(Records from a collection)
....
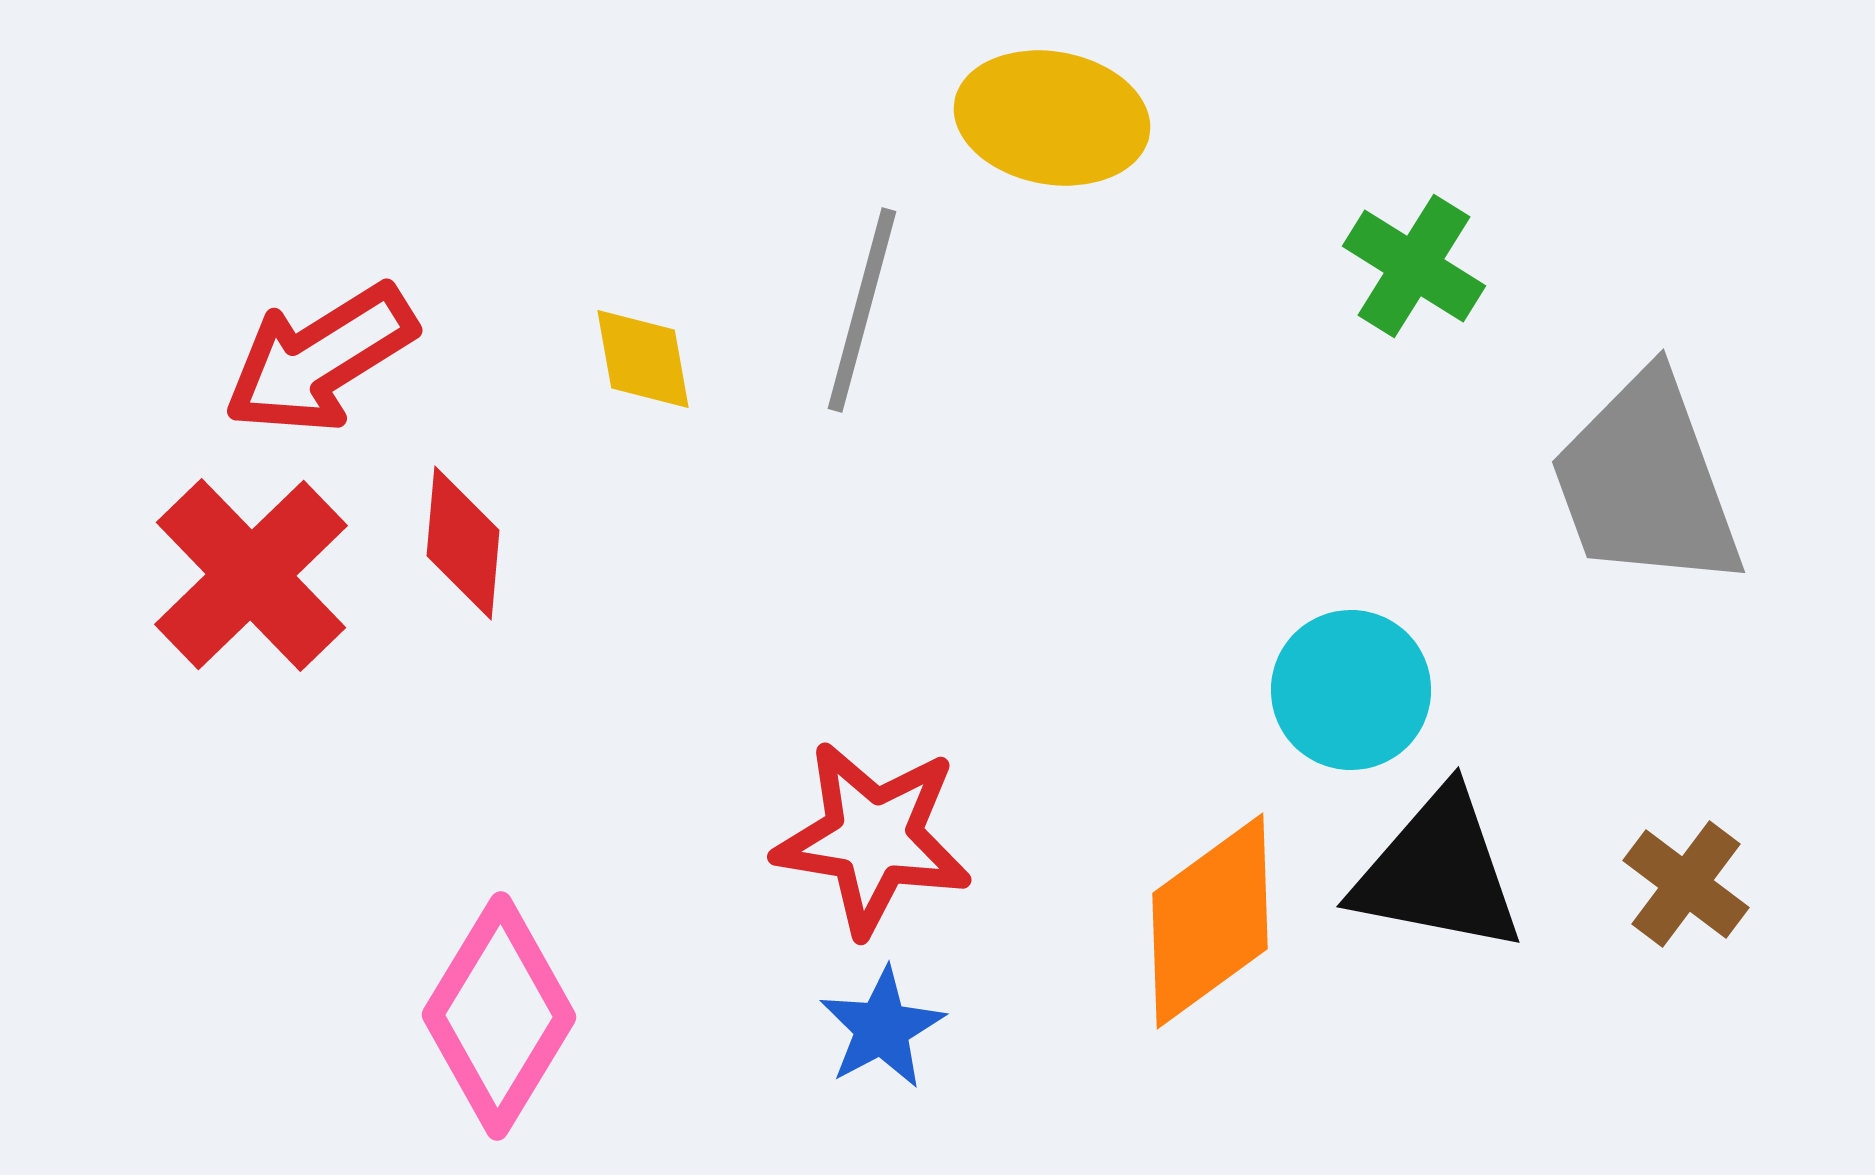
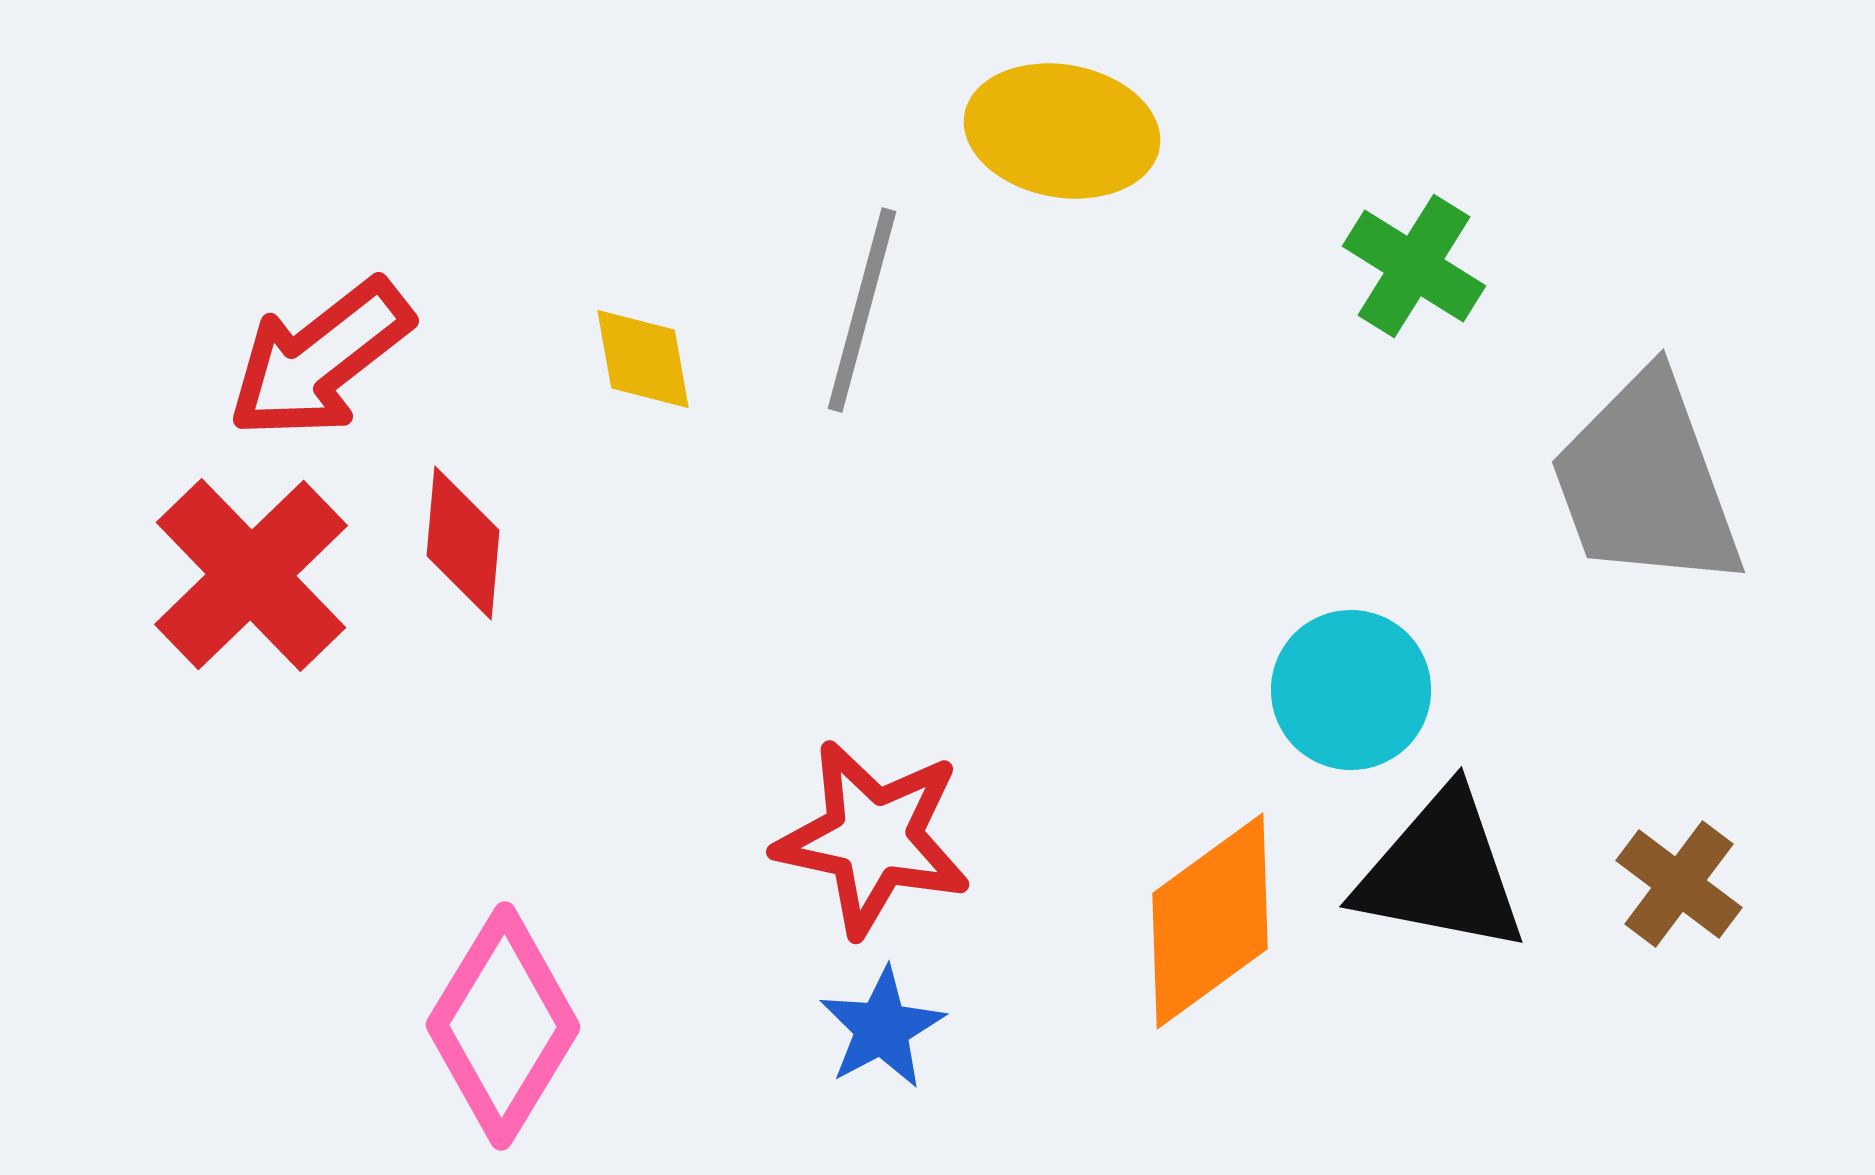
yellow ellipse: moved 10 px right, 13 px down
red arrow: rotated 6 degrees counterclockwise
red star: rotated 3 degrees clockwise
black triangle: moved 3 px right
brown cross: moved 7 px left
pink diamond: moved 4 px right, 10 px down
....
» WORK REQUIRED
Would you give the records again exactly, dropping the pictures?

» RESPONSE BELOW
yellow ellipse: moved 10 px right, 13 px down
red arrow: rotated 6 degrees counterclockwise
red star: rotated 3 degrees clockwise
black triangle: moved 3 px right
brown cross: moved 7 px left
pink diamond: moved 4 px right, 10 px down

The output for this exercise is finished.